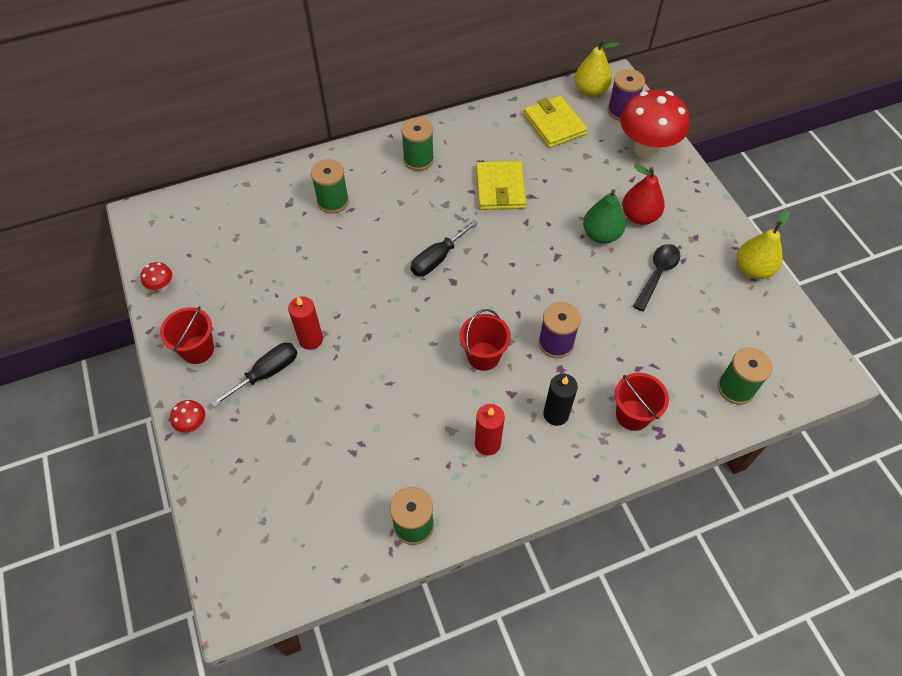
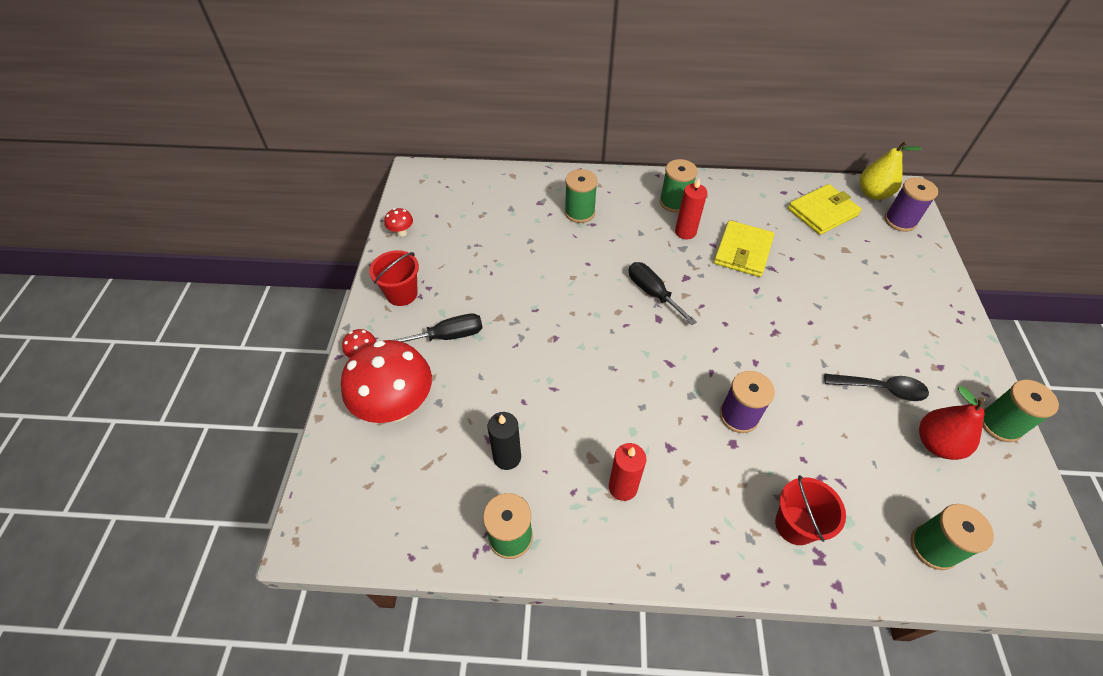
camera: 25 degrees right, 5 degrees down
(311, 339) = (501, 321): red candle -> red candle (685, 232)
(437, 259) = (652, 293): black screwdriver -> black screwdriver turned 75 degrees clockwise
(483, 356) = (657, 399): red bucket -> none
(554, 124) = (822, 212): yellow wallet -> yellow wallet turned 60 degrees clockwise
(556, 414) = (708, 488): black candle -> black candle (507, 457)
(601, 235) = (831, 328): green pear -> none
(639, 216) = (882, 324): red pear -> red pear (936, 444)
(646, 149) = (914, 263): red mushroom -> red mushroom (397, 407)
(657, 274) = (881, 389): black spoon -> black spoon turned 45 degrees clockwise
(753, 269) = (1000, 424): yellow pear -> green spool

::::::

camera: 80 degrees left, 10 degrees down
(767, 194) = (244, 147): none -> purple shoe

::::::

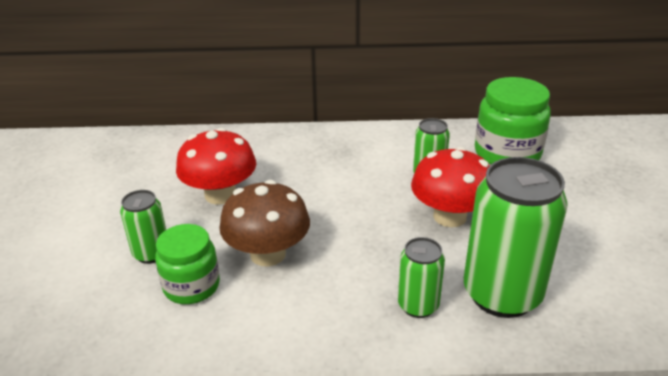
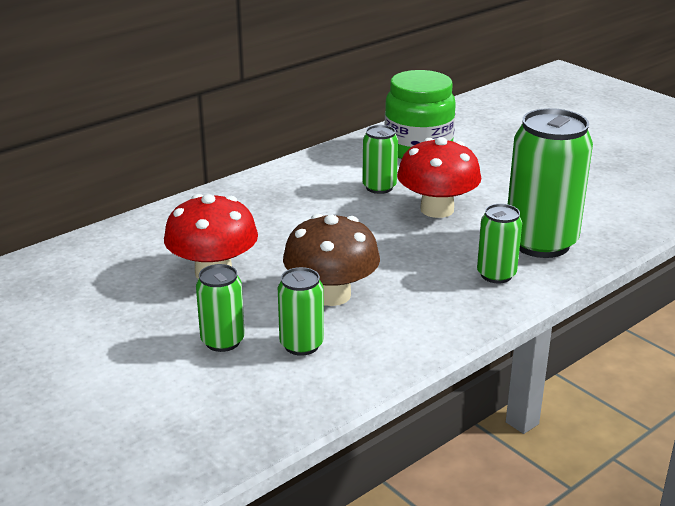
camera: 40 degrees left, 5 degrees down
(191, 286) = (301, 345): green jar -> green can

::::::

Retype exactly the lines of the data above that fall between the line with "(646, 149) = (914, 263): red" and the line with "(753, 269) = (1000, 424): yellow", inclusive, and add nothing.

(646, 149) = (914, 263): red mushroom -> red mushroom (397, 407)
(657, 274) = (881, 389): black spoon -> black spoon turned 45 degrees clockwise
(753, 269) = (1000, 424): yellow pear -> green spool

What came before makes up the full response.